*WHAT IS BEING ASKED:* The answer must consist only of the lines from the line with "D1: zener (A" to the line with "TP1: none -> test point (IC1/PB1)", both included, exactly as they stand below.

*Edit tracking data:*
◆ ◆ ◆ ◆ ◆ ◆ ◆

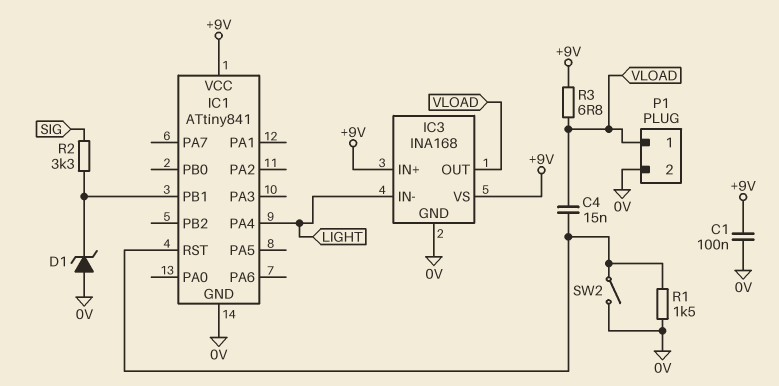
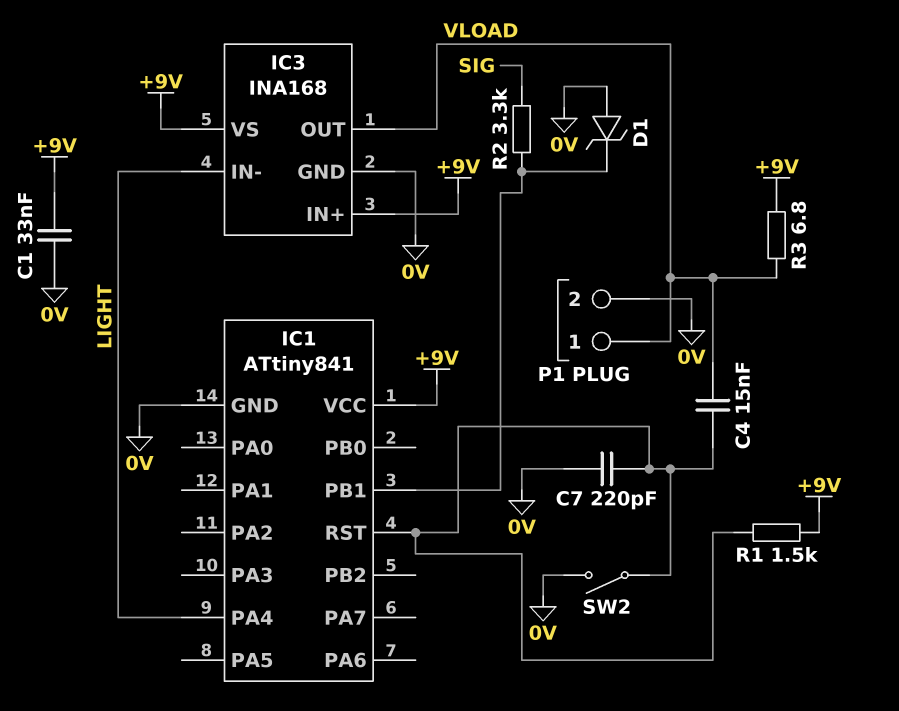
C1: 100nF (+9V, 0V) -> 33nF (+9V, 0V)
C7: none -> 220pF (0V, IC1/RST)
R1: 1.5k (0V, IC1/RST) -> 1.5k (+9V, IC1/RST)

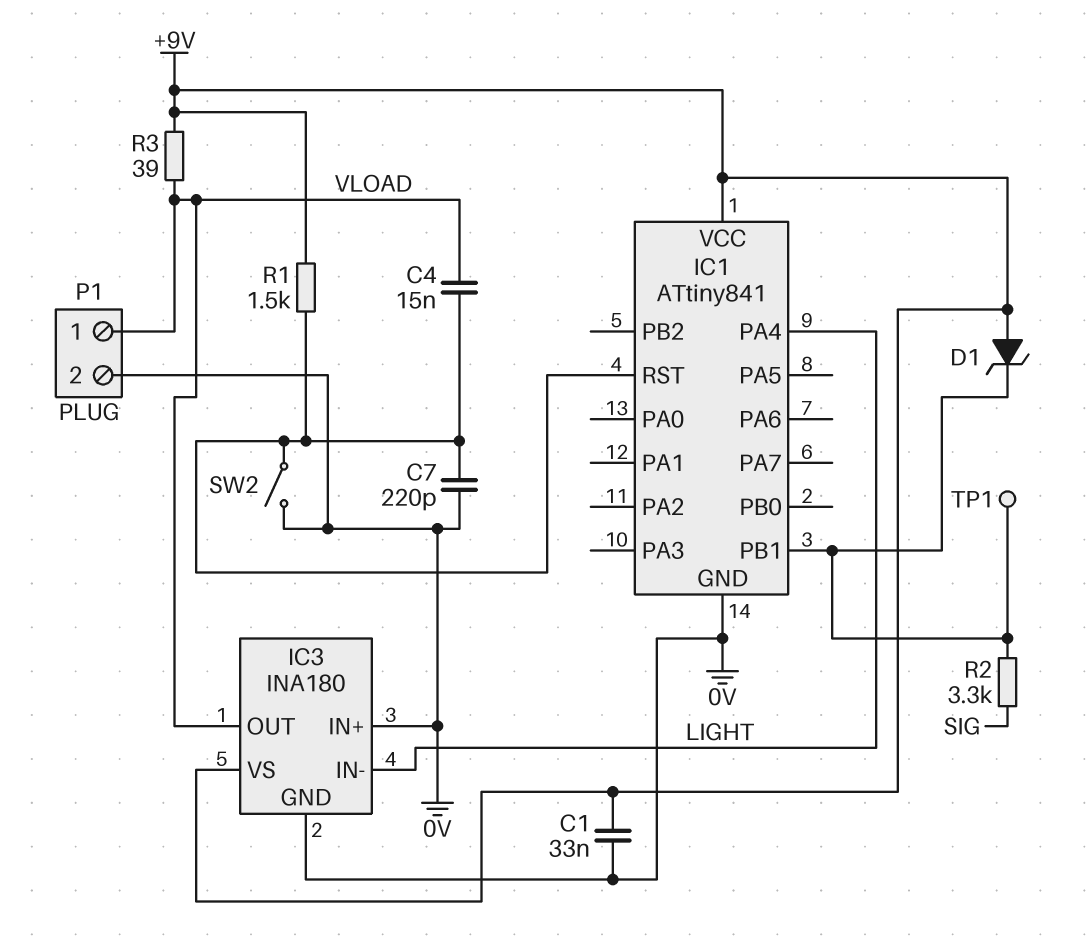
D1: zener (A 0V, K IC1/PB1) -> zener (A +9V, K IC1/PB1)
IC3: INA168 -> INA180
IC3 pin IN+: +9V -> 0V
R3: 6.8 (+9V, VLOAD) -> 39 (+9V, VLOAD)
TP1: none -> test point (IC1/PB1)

◆ ◆ ◆ ◆ ◆ ◆ ◆

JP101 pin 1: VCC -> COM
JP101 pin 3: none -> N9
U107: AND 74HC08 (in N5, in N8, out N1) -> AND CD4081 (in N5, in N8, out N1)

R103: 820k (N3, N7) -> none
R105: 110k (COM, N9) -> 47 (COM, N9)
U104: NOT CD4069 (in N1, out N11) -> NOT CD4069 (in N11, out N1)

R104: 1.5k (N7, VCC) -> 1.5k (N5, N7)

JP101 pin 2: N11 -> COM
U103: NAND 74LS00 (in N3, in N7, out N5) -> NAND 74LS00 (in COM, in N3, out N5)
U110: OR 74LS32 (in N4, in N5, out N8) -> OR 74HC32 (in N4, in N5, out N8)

◆ ◆ ◆ ◆ ◆ ◆ ◆

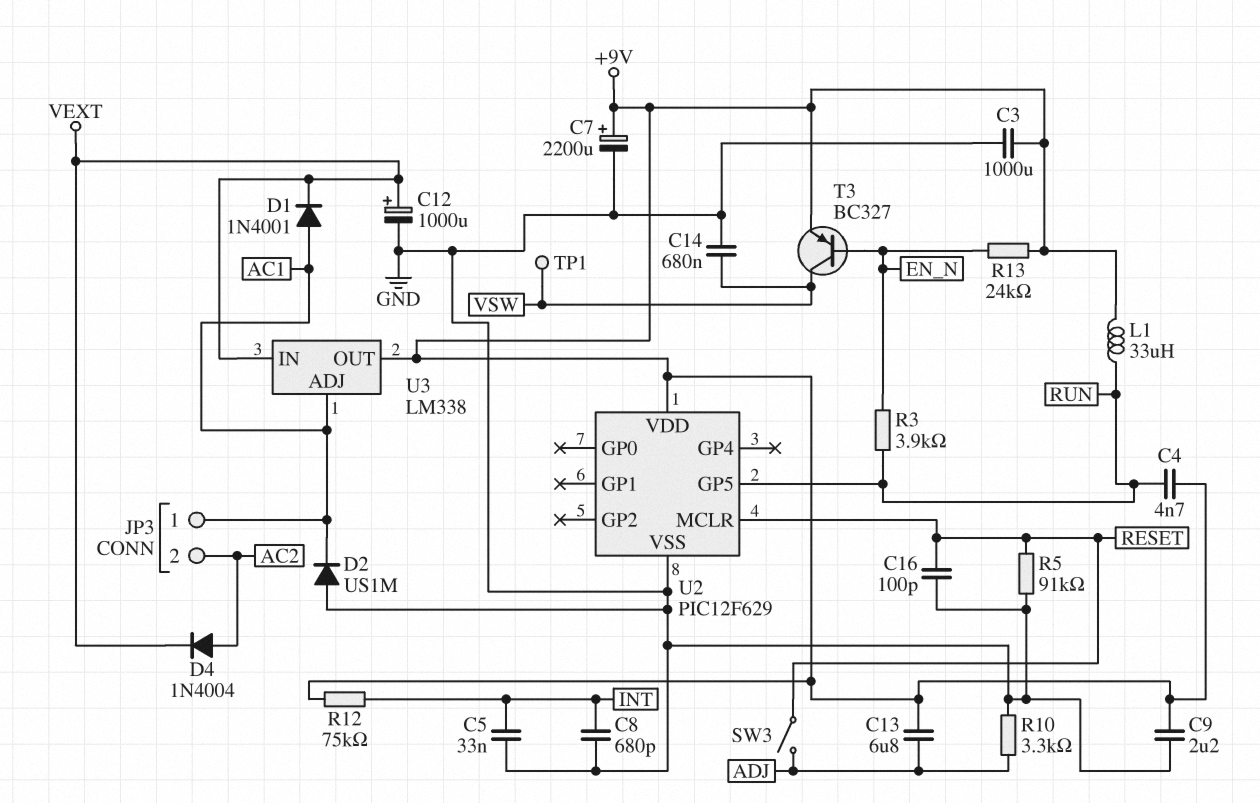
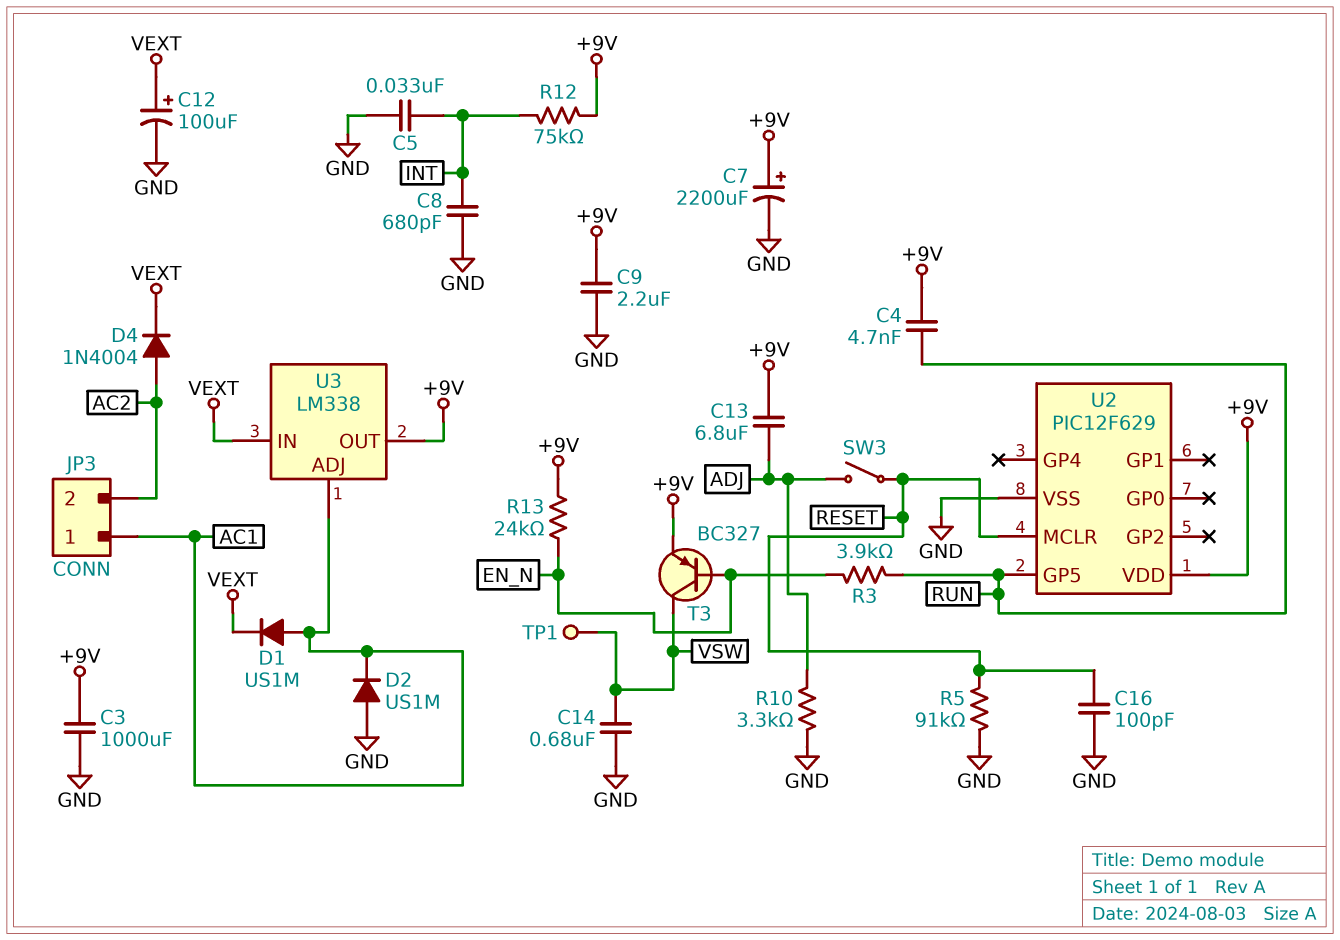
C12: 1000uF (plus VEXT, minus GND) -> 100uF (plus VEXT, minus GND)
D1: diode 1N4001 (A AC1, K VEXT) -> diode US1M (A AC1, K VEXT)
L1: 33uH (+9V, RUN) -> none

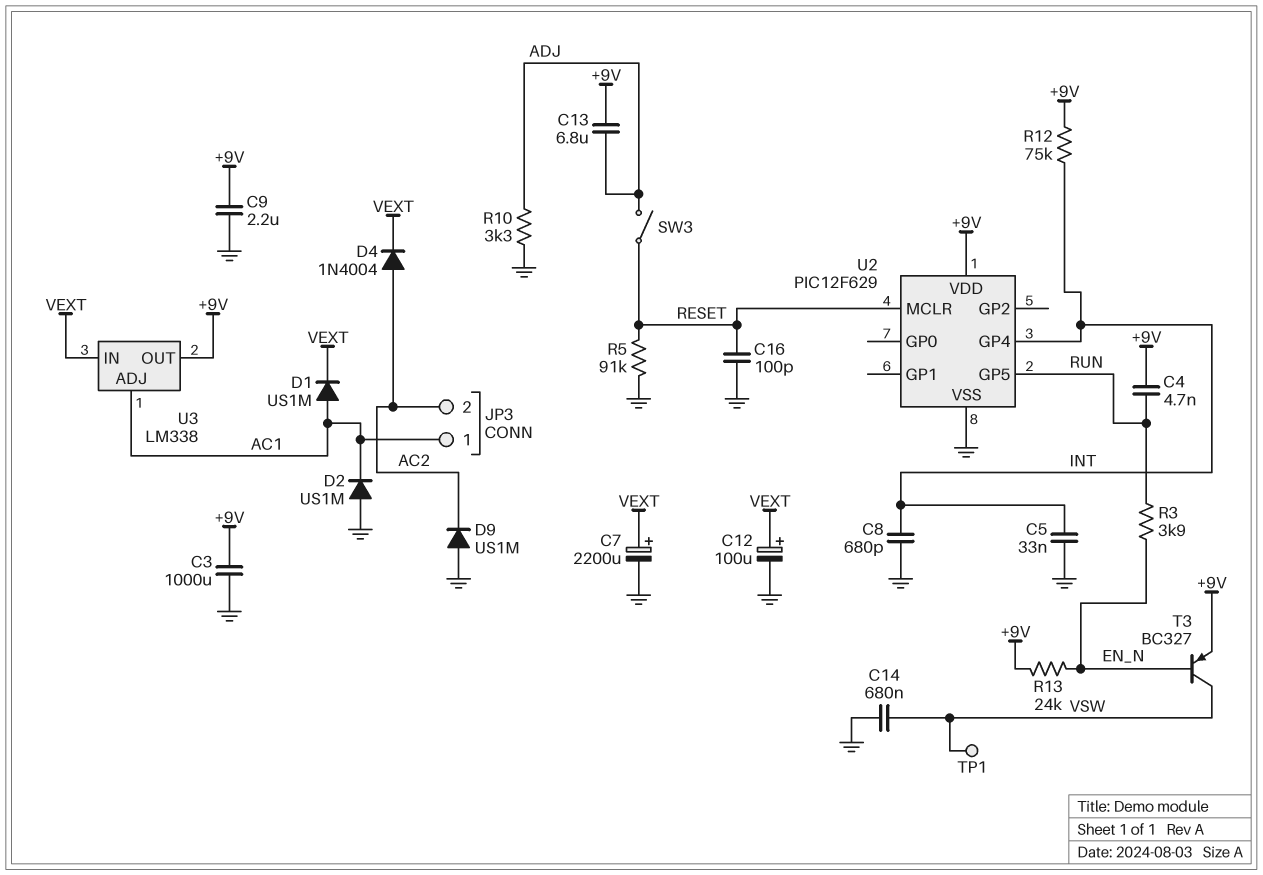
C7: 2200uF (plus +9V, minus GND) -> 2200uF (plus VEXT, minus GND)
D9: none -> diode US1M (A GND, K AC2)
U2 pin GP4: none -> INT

◆ ◆ ◆ ◆ ◆ ◆ ◆

*EXERCISE OUTPUT:*
D1: zener (A 0V, K IC1/PB1) -> zener (A +9V, K IC1/PB1)
IC3: INA168 -> INA180
IC3 pin IN+: +9V -> 0V
R3: 6.8 (+9V, VLOAD) -> 39 (+9V, VLOAD)
TP1: none -> test point (IC1/PB1)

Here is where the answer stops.